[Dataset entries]
═══
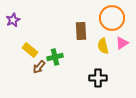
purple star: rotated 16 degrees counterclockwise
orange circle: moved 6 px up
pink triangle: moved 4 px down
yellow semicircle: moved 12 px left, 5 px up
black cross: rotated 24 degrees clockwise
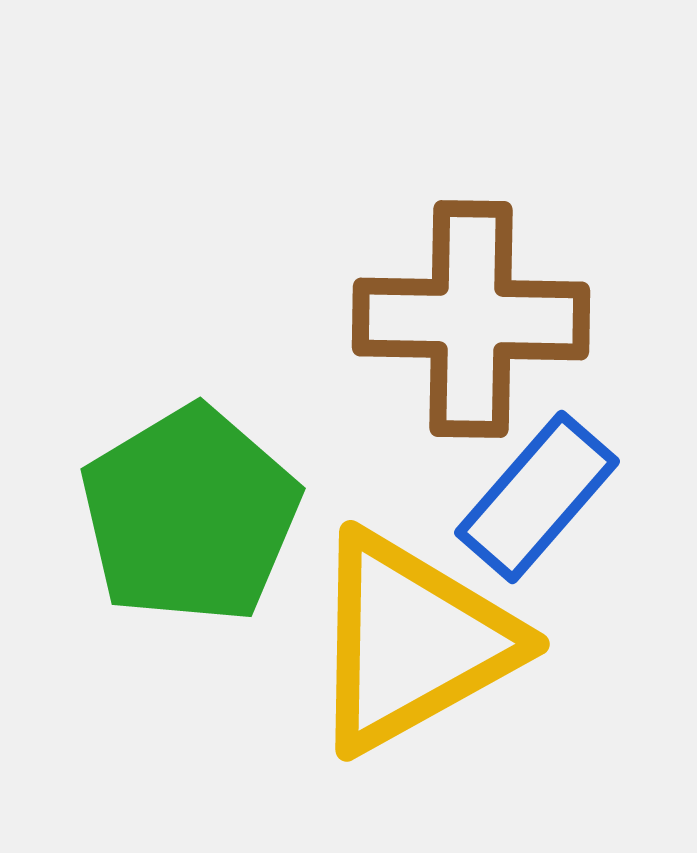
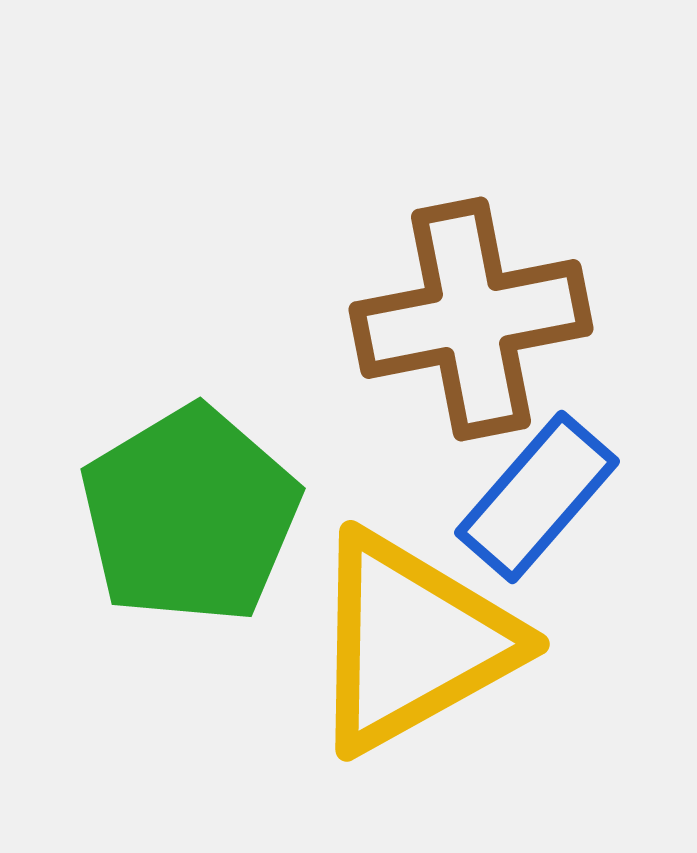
brown cross: rotated 12 degrees counterclockwise
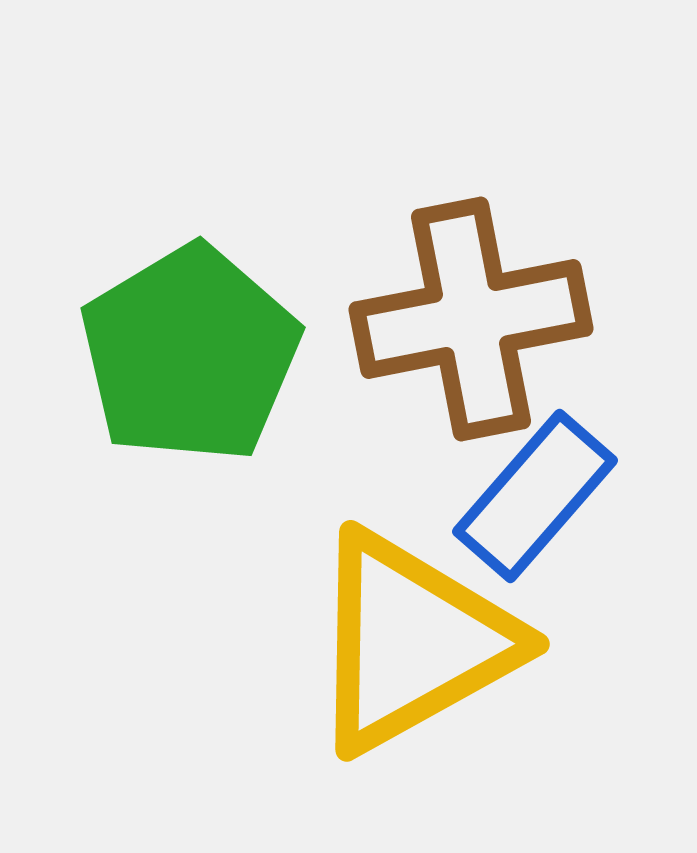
blue rectangle: moved 2 px left, 1 px up
green pentagon: moved 161 px up
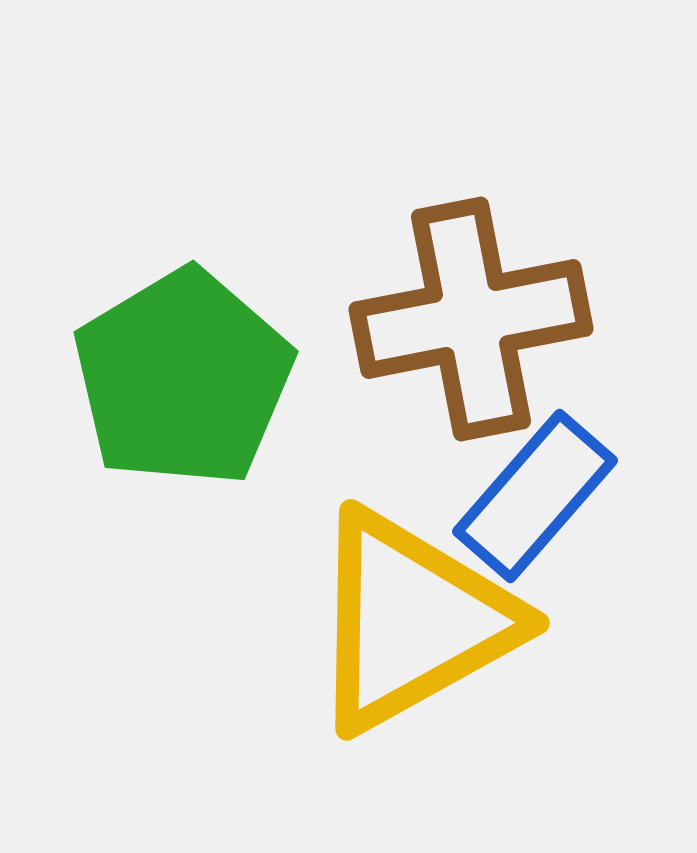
green pentagon: moved 7 px left, 24 px down
yellow triangle: moved 21 px up
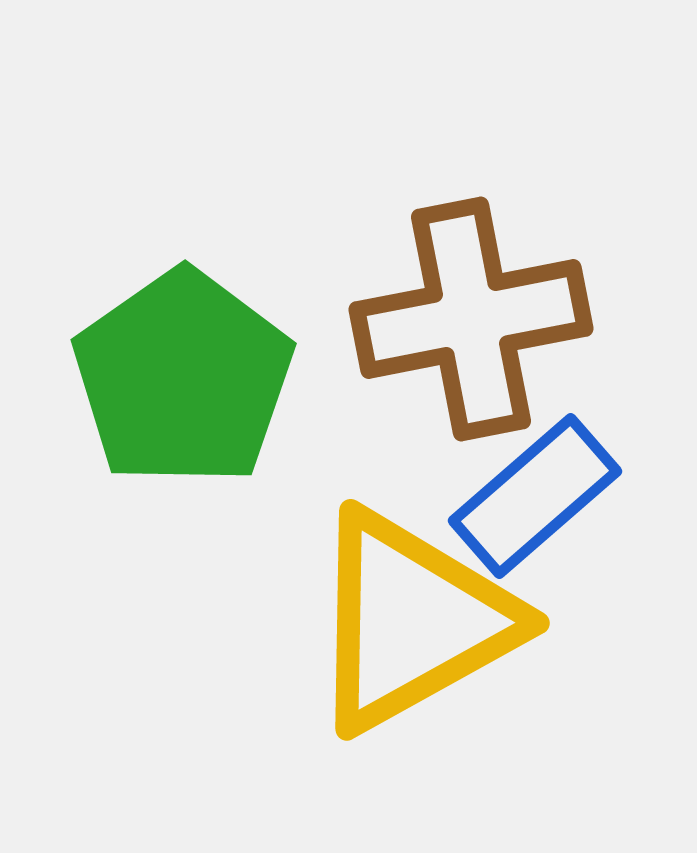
green pentagon: rotated 4 degrees counterclockwise
blue rectangle: rotated 8 degrees clockwise
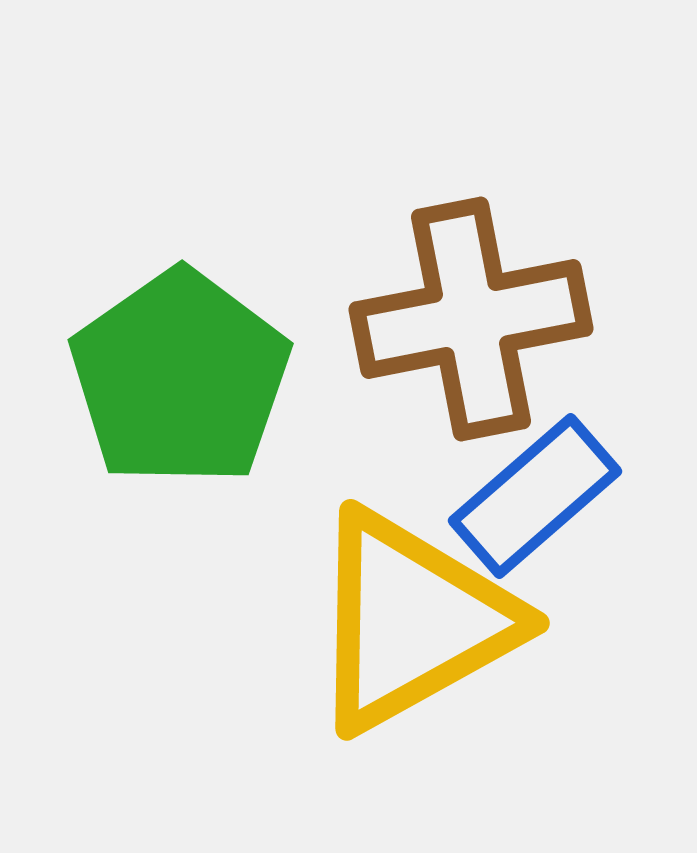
green pentagon: moved 3 px left
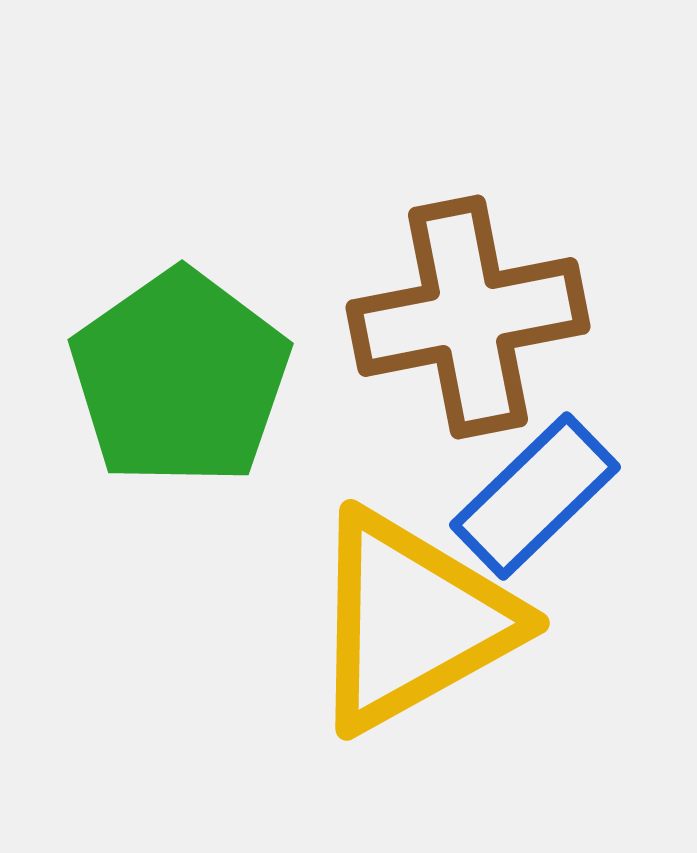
brown cross: moved 3 px left, 2 px up
blue rectangle: rotated 3 degrees counterclockwise
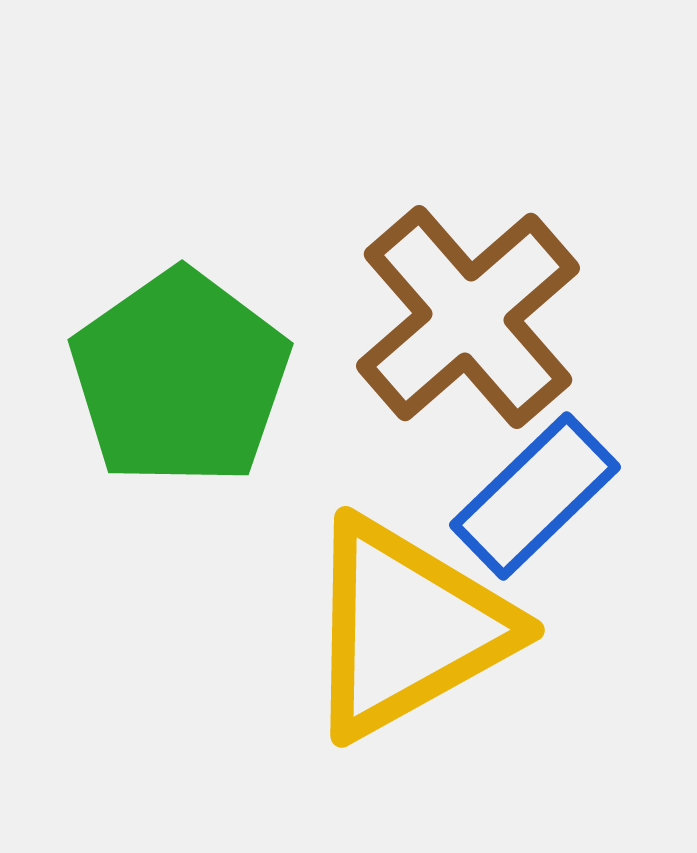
brown cross: rotated 30 degrees counterclockwise
yellow triangle: moved 5 px left, 7 px down
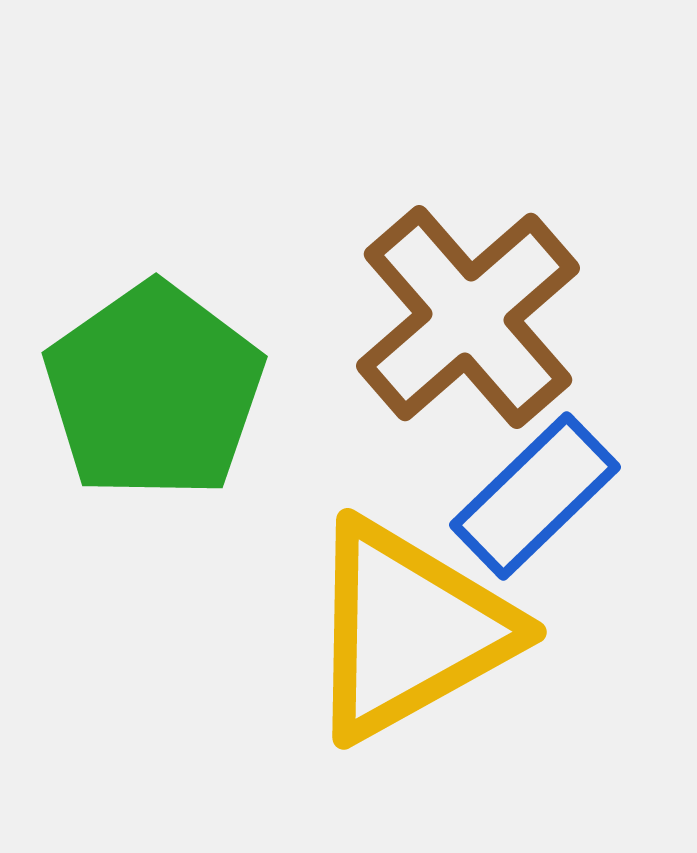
green pentagon: moved 26 px left, 13 px down
yellow triangle: moved 2 px right, 2 px down
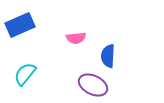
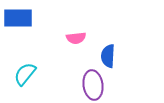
blue rectangle: moved 2 px left, 7 px up; rotated 24 degrees clockwise
purple ellipse: rotated 56 degrees clockwise
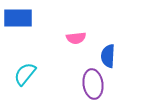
purple ellipse: moved 1 px up
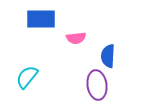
blue rectangle: moved 23 px right, 1 px down
cyan semicircle: moved 2 px right, 3 px down
purple ellipse: moved 4 px right, 1 px down
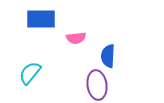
cyan semicircle: moved 3 px right, 4 px up
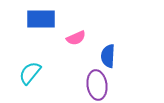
pink semicircle: rotated 18 degrees counterclockwise
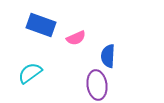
blue rectangle: moved 6 px down; rotated 20 degrees clockwise
cyan semicircle: rotated 15 degrees clockwise
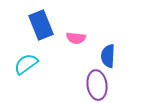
blue rectangle: rotated 48 degrees clockwise
pink semicircle: rotated 30 degrees clockwise
cyan semicircle: moved 4 px left, 9 px up
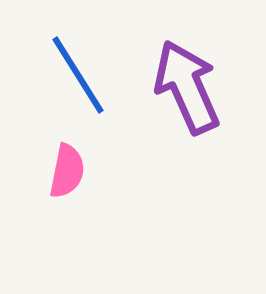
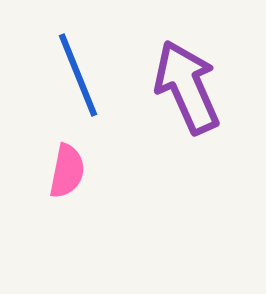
blue line: rotated 10 degrees clockwise
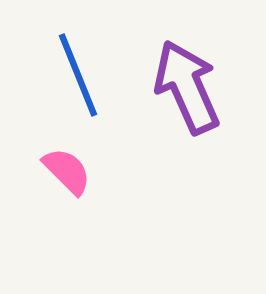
pink semicircle: rotated 56 degrees counterclockwise
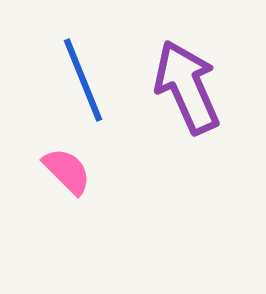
blue line: moved 5 px right, 5 px down
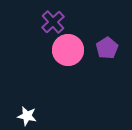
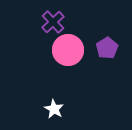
white star: moved 27 px right, 7 px up; rotated 18 degrees clockwise
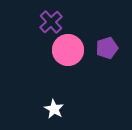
purple cross: moved 2 px left
purple pentagon: rotated 15 degrees clockwise
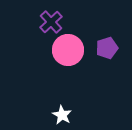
white star: moved 8 px right, 6 px down
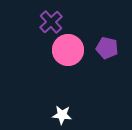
purple pentagon: rotated 30 degrees clockwise
white star: rotated 24 degrees counterclockwise
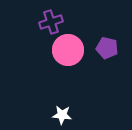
purple cross: rotated 25 degrees clockwise
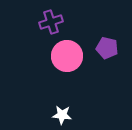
pink circle: moved 1 px left, 6 px down
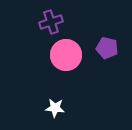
pink circle: moved 1 px left, 1 px up
white star: moved 7 px left, 7 px up
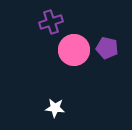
pink circle: moved 8 px right, 5 px up
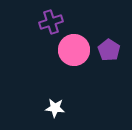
purple pentagon: moved 2 px right, 2 px down; rotated 20 degrees clockwise
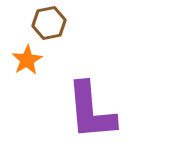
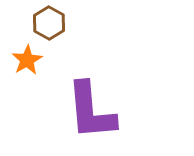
brown hexagon: rotated 20 degrees counterclockwise
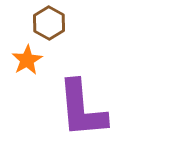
purple L-shape: moved 9 px left, 2 px up
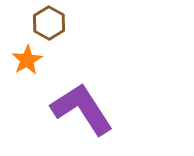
purple L-shape: rotated 152 degrees clockwise
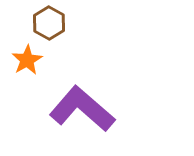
purple L-shape: rotated 16 degrees counterclockwise
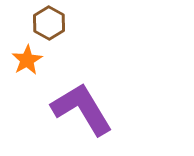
purple L-shape: rotated 18 degrees clockwise
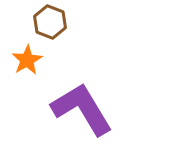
brown hexagon: moved 1 px right, 1 px up; rotated 8 degrees counterclockwise
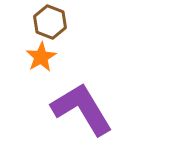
orange star: moved 14 px right, 3 px up
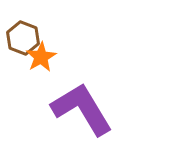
brown hexagon: moved 27 px left, 16 px down
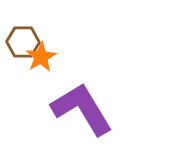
brown hexagon: moved 4 px down; rotated 20 degrees counterclockwise
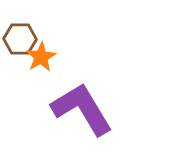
brown hexagon: moved 3 px left, 3 px up
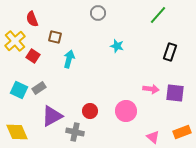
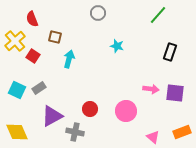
cyan square: moved 2 px left
red circle: moved 2 px up
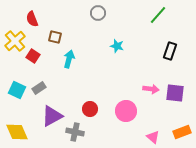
black rectangle: moved 1 px up
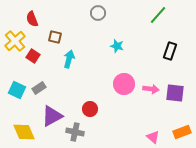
═══
Can you copy every line of the rows above word for word, leaving out the pictures?

purple star: rotated 16 degrees counterclockwise
orange circle: moved 6 px up
pink triangle: moved 4 px down
yellow semicircle: moved 12 px left, 5 px up
black cross: rotated 24 degrees clockwise
brown cross: rotated 12 degrees counterclockwise
blue rectangle: moved 2 px left, 1 px up
green pentagon: moved 161 px up
green pentagon: moved 7 px left, 24 px down
yellow triangle: moved 21 px up
green pentagon: rotated 4 degrees counterclockwise
blue rectangle: rotated 8 degrees clockwise
green pentagon: moved 3 px left
brown cross: moved 3 px left, 2 px up
blue rectangle: rotated 3 degrees counterclockwise
brown cross: rotated 30 degrees counterclockwise
yellow triangle: moved 5 px left, 7 px down
green pentagon: moved 26 px left, 13 px down
yellow triangle: moved 2 px right, 2 px down
blue rectangle: moved 2 px left, 7 px up; rotated 24 degrees clockwise
purple ellipse: rotated 56 degrees clockwise
purple ellipse: moved 1 px up
blue rectangle: moved 23 px right, 1 px down
cyan semicircle: moved 2 px right, 3 px down
purple ellipse: moved 4 px right, 1 px down
cyan semicircle: moved 3 px right, 4 px up
pink semicircle: rotated 18 degrees counterclockwise
blue rectangle: moved 6 px down; rotated 20 degrees clockwise
cyan semicircle: rotated 15 degrees clockwise
blue rectangle: rotated 48 degrees clockwise
pink semicircle: rotated 30 degrees clockwise
cyan semicircle: moved 4 px left, 9 px up
blue line: rotated 10 degrees clockwise
pink semicircle: rotated 56 degrees counterclockwise
blue line: moved 5 px right, 5 px down
white star: moved 27 px right, 7 px up; rotated 18 degrees clockwise
purple cross: moved 2 px left
purple pentagon: rotated 15 degrees clockwise
white star: moved 8 px right, 6 px down
purple pentagon: rotated 30 degrees clockwise
white star: rotated 24 degrees counterclockwise
purple cross: rotated 25 degrees clockwise
pink circle: moved 1 px left, 6 px down
pink circle: moved 1 px left, 1 px up
white star: moved 7 px left, 7 px up
pink circle: moved 8 px right, 5 px up
purple pentagon: moved 2 px right, 2 px down; rotated 20 degrees clockwise
brown hexagon: rotated 20 degrees counterclockwise
purple L-shape: moved 9 px left, 2 px up
purple L-shape: rotated 152 degrees clockwise
purple L-shape: rotated 16 degrees counterclockwise
purple L-shape: rotated 18 degrees clockwise
brown hexagon: moved 1 px right, 1 px up; rotated 8 degrees counterclockwise
orange star: moved 14 px right, 3 px up
brown hexagon: moved 27 px left, 16 px down
brown hexagon: moved 4 px down; rotated 20 degrees counterclockwise
brown hexagon: moved 3 px left, 3 px up
cyan square: moved 2 px left
red circle: moved 2 px up
black rectangle: moved 1 px up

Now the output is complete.